### What you will do
Your response should consist of the entries below, reproduced exactly and without their images.

(Data entries)
********************

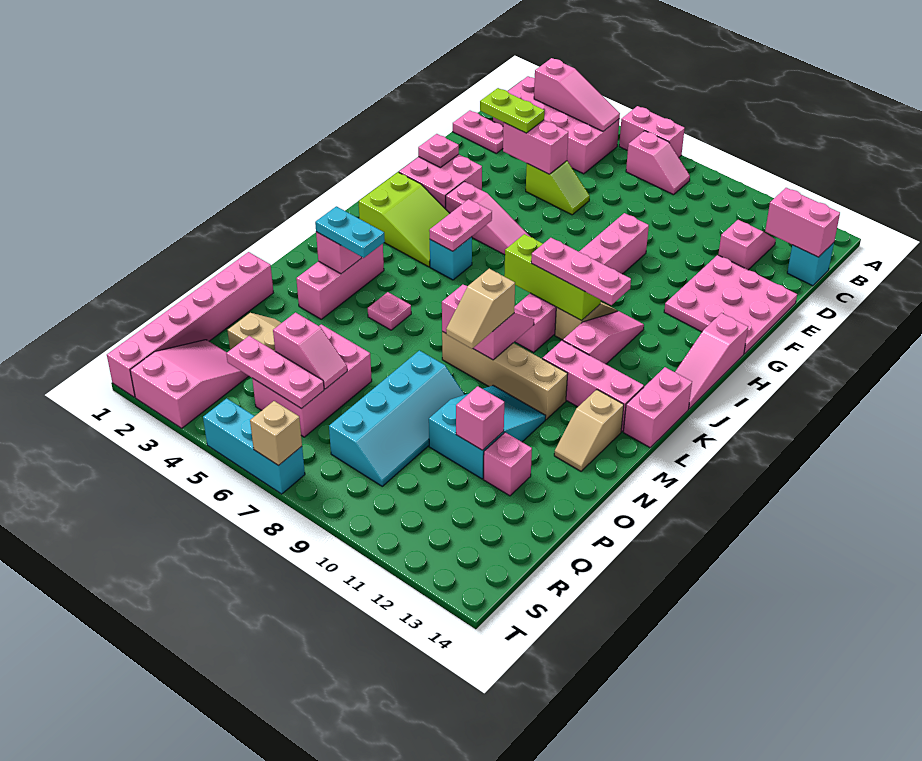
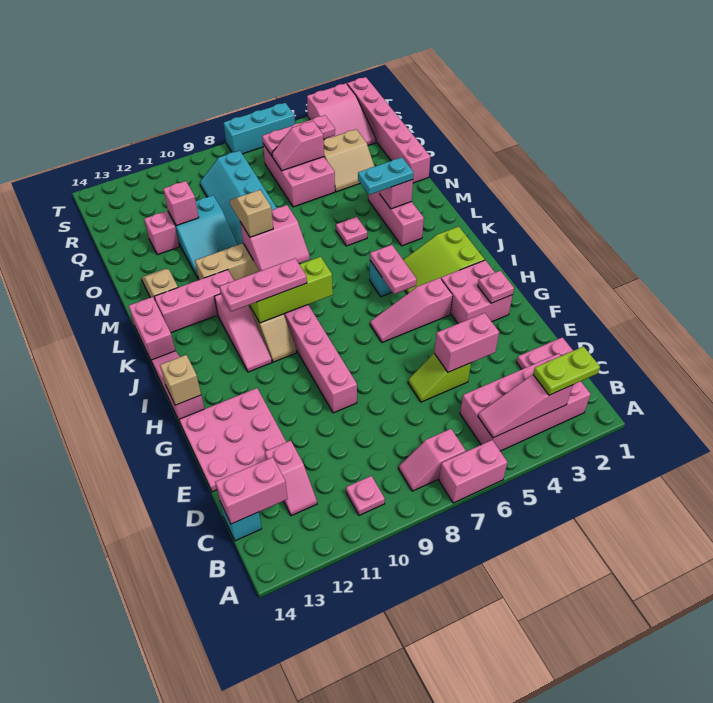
none -> pink plate B10 level 1
lime plate E3:E4 level 3 -> lime plate B2:B3 level 3
tan brick T7 level 2 -> tan brick H14 level 2

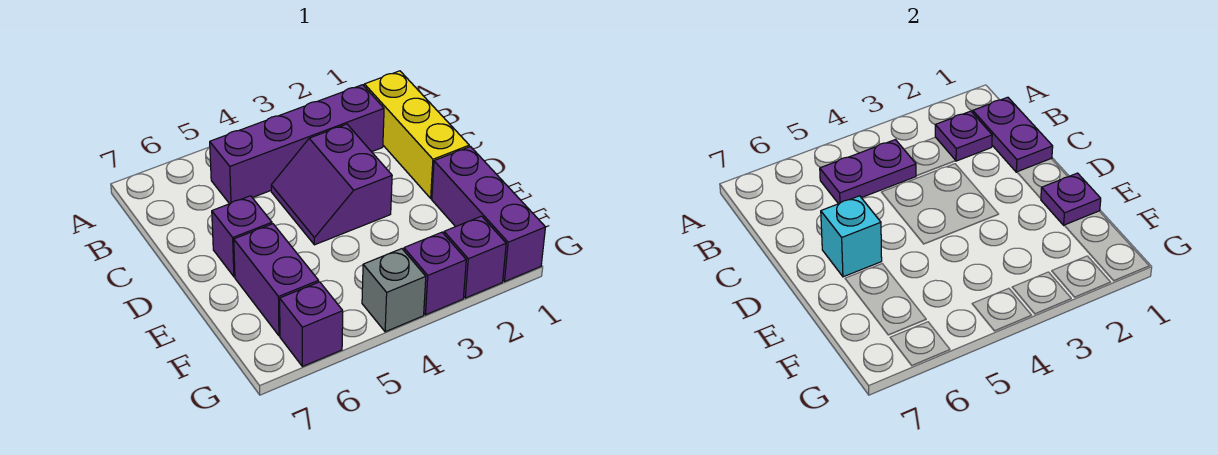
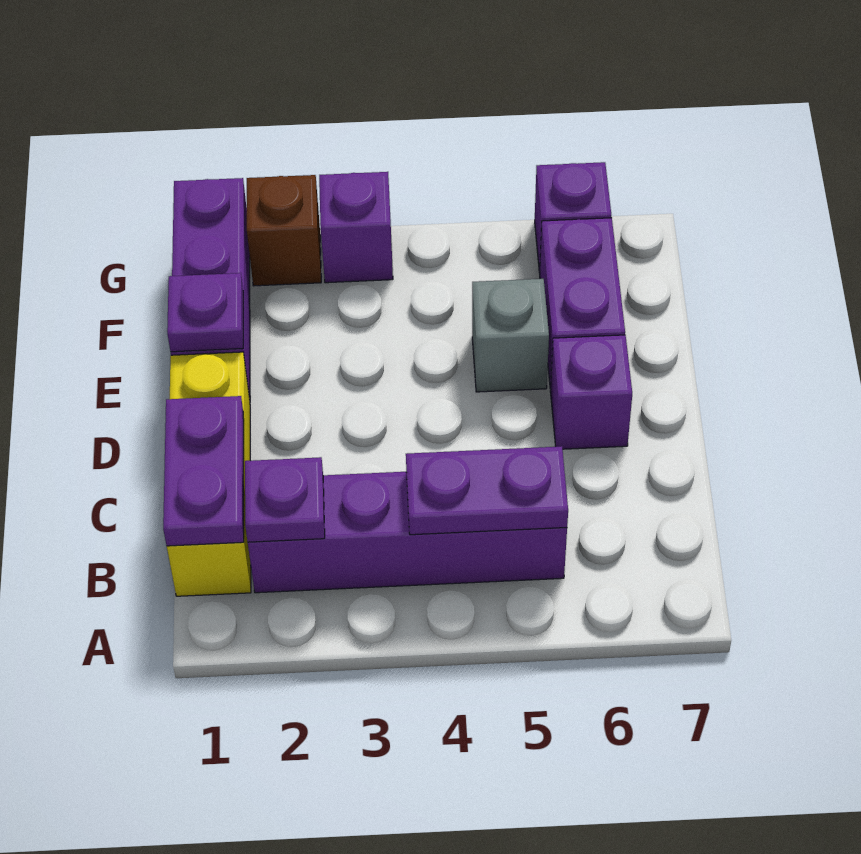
purple slope C3:D4 level 1 top 3 -> none
cyan brick D6 level 2 -> none
purple brick G2 level 1 -> brown brick G2 level 1
grey brick G4 level 1 -> grey brick E5 level 1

********************

### Written solution
none -> pink plate B10 level 1
lime plate E3:E4 level 3 -> lime plate B2:B3 level 3
tan brick T7 level 2 -> tan brick H14 level 2

purple slope C3:D4 level 1 top 3 -> none
cyan brick D6 level 2 -> none
purple brick G2 level 1 -> brown brick G2 level 1
grey brick G4 level 1 -> grey brick E5 level 1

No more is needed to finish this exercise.